- _Work order_:
Where in the records does the word "star" appear? Copy each line that holds it.

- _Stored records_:
------------------------------------------------------------------------

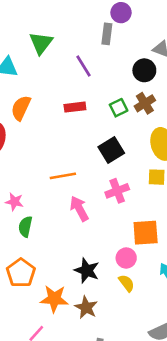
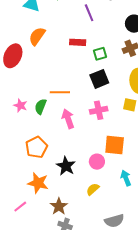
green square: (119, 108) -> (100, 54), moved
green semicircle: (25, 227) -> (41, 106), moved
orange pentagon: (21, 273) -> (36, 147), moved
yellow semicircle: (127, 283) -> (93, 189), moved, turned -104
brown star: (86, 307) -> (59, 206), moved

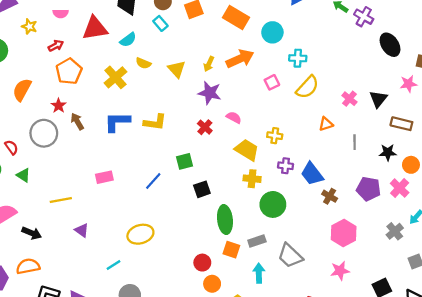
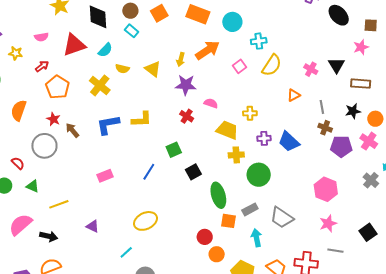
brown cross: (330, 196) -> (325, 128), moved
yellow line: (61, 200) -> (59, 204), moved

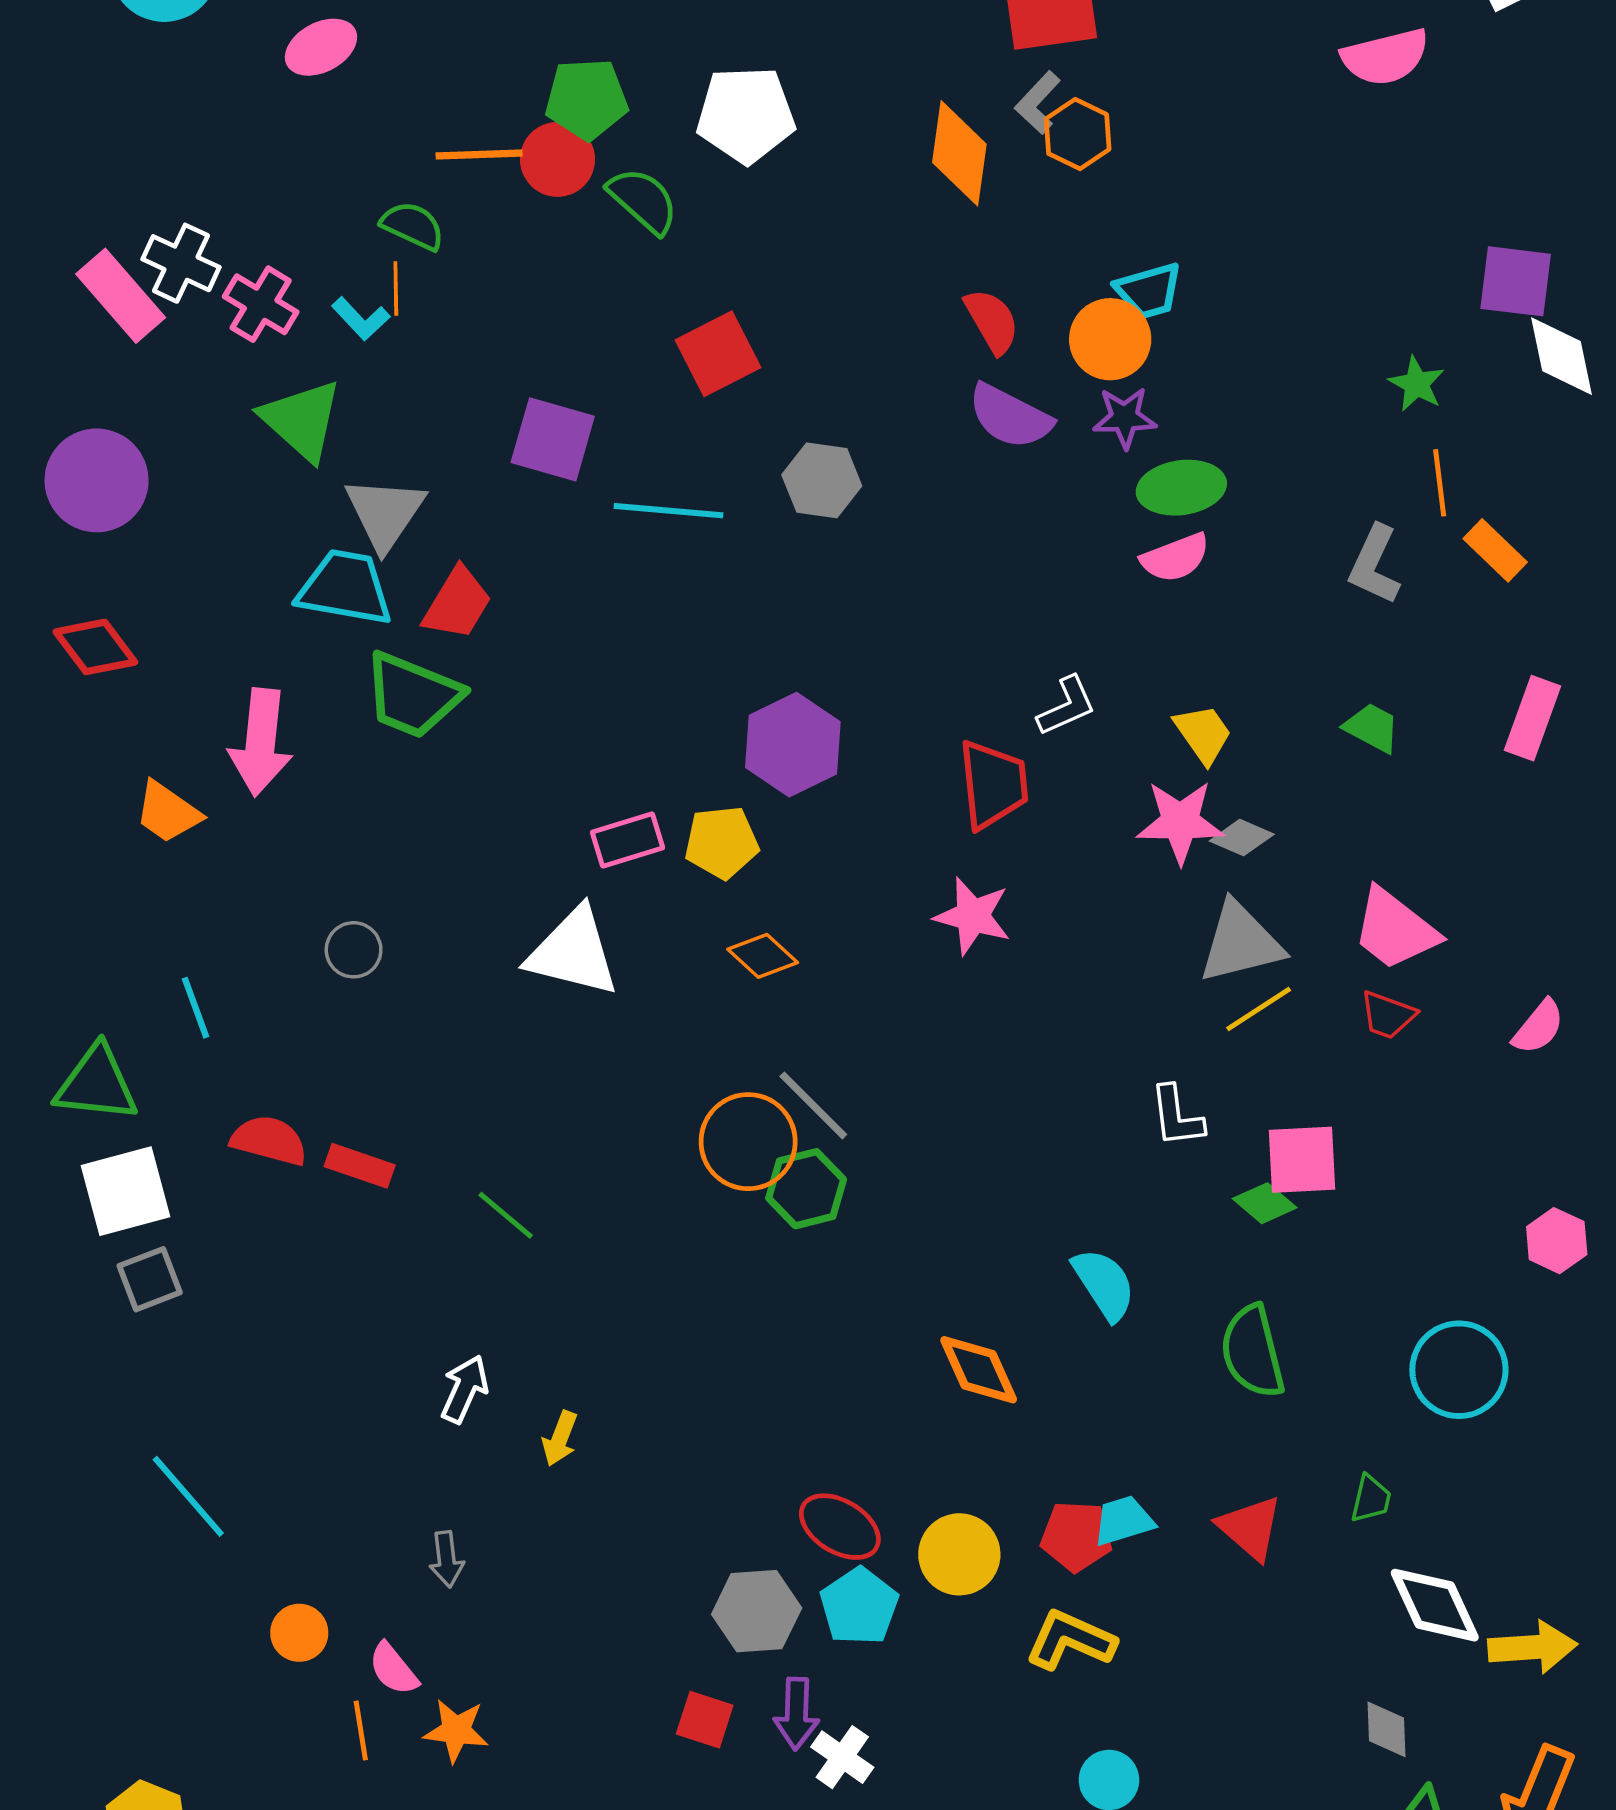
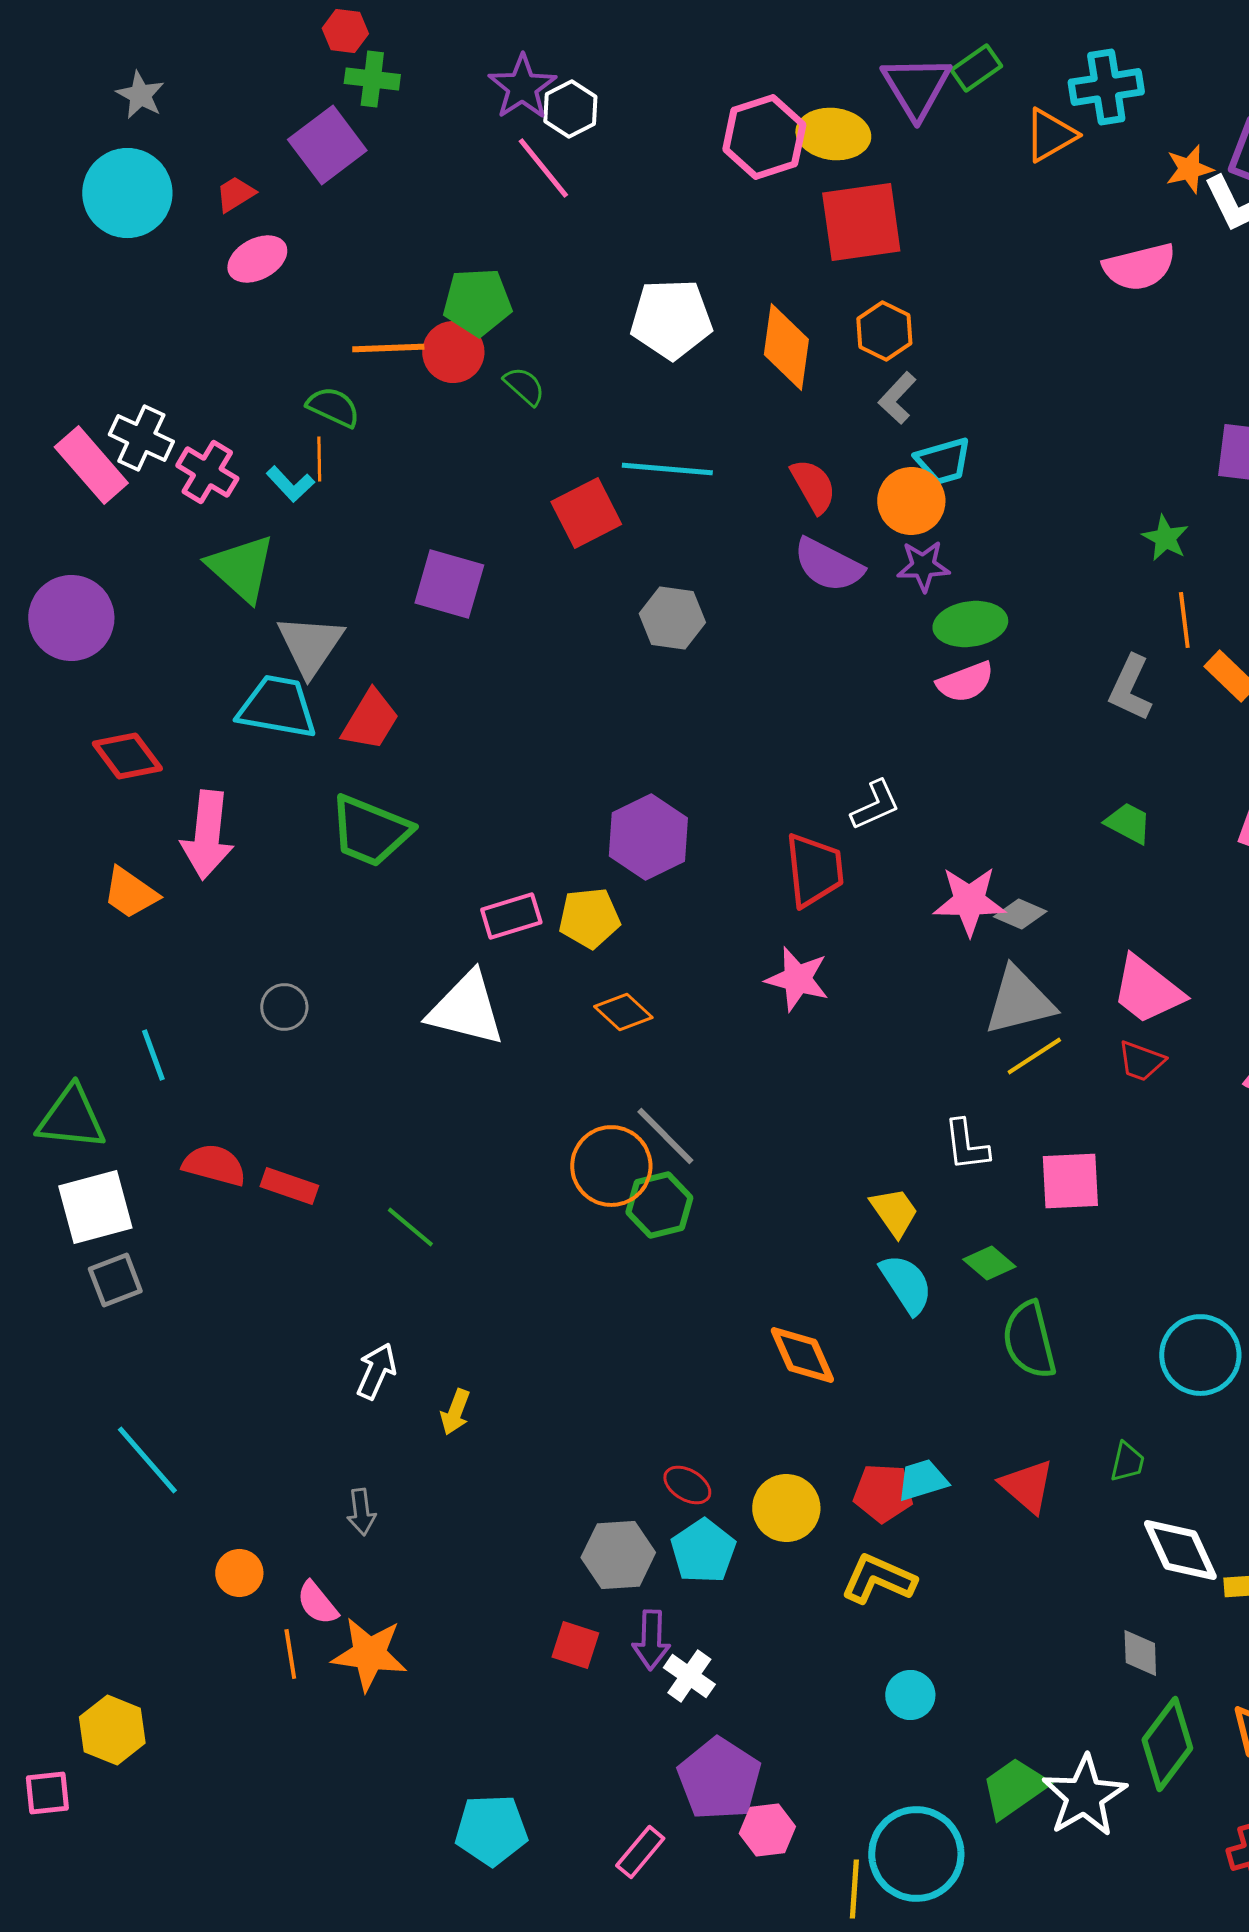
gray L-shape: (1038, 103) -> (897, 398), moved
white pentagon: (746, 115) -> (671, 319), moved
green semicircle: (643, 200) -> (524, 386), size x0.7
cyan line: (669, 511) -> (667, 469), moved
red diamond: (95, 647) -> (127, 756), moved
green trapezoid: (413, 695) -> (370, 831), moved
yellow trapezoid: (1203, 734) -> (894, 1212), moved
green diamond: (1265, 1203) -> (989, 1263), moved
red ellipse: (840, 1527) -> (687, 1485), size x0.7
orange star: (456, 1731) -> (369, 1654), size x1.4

------------------------------------------------------------------------

- _Response to the exercise_:
brown star: (86, 307) -> (59, 206), moved
orange star: (456, 1731) -> (369, 1654), size x1.4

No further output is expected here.